-------- Data excerpts

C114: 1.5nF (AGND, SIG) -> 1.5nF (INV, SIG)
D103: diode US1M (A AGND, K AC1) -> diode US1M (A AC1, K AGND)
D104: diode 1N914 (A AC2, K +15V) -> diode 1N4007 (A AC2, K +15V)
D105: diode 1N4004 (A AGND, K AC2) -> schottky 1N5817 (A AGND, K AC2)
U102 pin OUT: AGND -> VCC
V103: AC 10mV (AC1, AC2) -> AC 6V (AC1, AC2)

----------------

- **Exercise brief**: Reprint the complete listing exactly.

- **Completed task**:
C114: 1.5nF (AGND, SIG) -> 1.5nF (INV, SIG)
D103: diode US1M (A AGND, K AC1) -> diode US1M (A AC1, K AGND)
D104: diode 1N914 (A AC2, K +15V) -> diode 1N4007 (A AC2, K +15V)
D105: diode 1N4004 (A AGND, K AC2) -> schottky 1N5817 (A AGND, K AC2)
U102 pin OUT: AGND -> VCC
V103: AC 10mV (AC1, AC2) -> AC 6V (AC1, AC2)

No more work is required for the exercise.